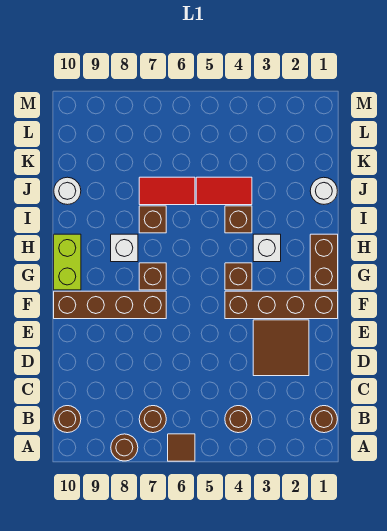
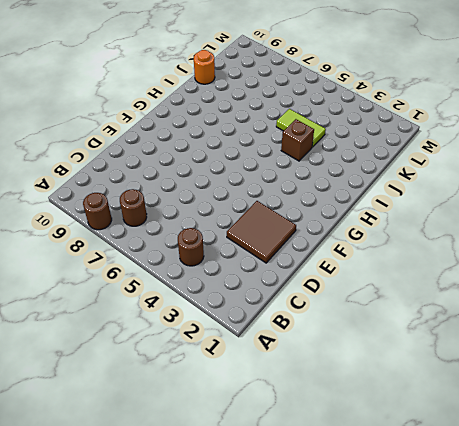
lime tile J4:J5 level 1 -> red tile J4:J5 level 1
orange round brick J10 level 1 -> white round brick J10 level 1
none -> brown tile A6 level 1
none -> brown round brick B1 level 1
none -> brown round brick B10 level 1

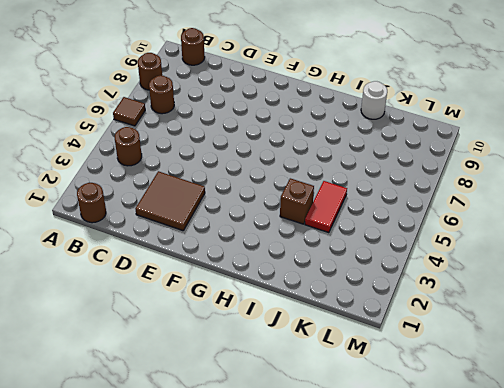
none -> brown brick F1:F4 level 1
none -> brown brick F7:F10 level 1
none -> brown brick G1:H1 level 1

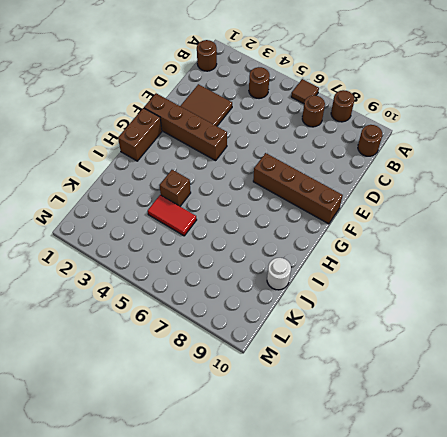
none -> brown brick G4 level 1
none -> brown brick G7 level 1
none -> lime brick G10:H10 level 1

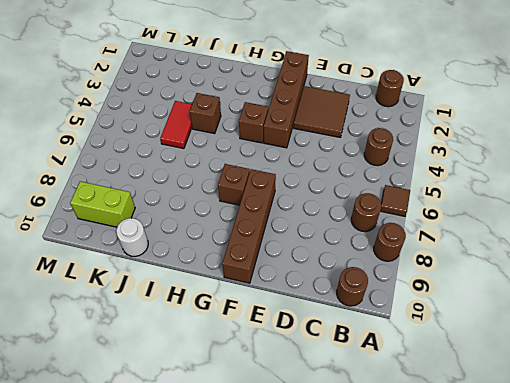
lime brick K9:L9 level 1 -> lime brick G10:H10 level 1
none -> brown brick G1:H1 level 1
none -> white brick H3 level 1
none -> white brick H8 level 1

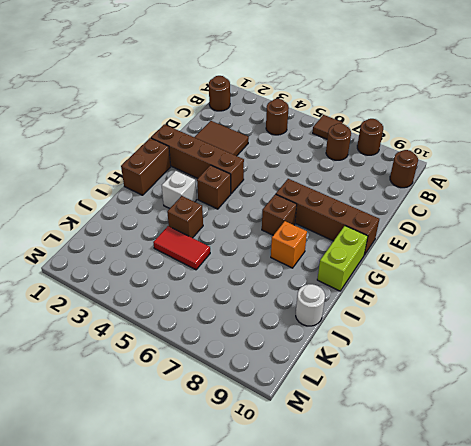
orange brick H8 level 1 -> white brick H8 level 1
none -> brown brick I7 level 1
none -> white round brick J1 level 1
none -> red tile J6:J7 level 1

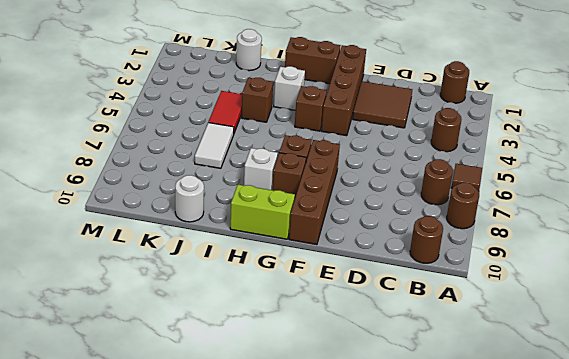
brown brick G8 level 1 -> brown brick I7 level 1
white tile J6:J7 level 1 -> red tile J6:J7 level 1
########################################
■ **Work to be completed**:
Omit the pictures. Print, word for word, the lines from the beginning of the entries above through the line that holds "none -> brown brick F7:F10 level 1".

■ **Written solution**:
lime tile J4:J5 level 1 -> red tile J4:J5 level 1
orange round brick J10 level 1 -> white round brick J10 level 1
none -> brown tile A6 level 1
none -> brown round brick B1 level 1
none -> brown round brick B10 level 1

none -> brown brick F1:F4 level 1
none -> brown brick F7:F10 level 1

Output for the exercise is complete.